* [TASK INSTRUCTIONS] Pictures aside, return all of the records exactly as they stand.

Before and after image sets
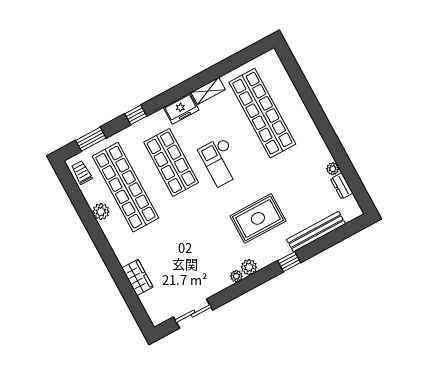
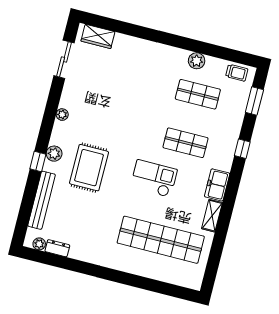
shop shelf: (171, 162) -> (185, 143), width x0.70, depth x0.74
plant: (333, 169) -> (39, 244), moved
shop shelf: (125, 187) -> (198, 94), width x0.50, depth x0.74
plant: (249, 267) -> (54, 154), moved
wardrobe: (137, 277) -> (98, 36), moved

* [ANSWER TO THIS PROBLEM]
shop shelf: (171, 162) -> (185, 143), width x0.70, depth x0.74
plant: (333, 169) -> (39, 244), moved
shop shelf: (125, 187) -> (198, 94), width x0.50, depth x0.74
plant: (249, 267) -> (54, 154), moved
wardrobe: (137, 277) -> (98, 36), moved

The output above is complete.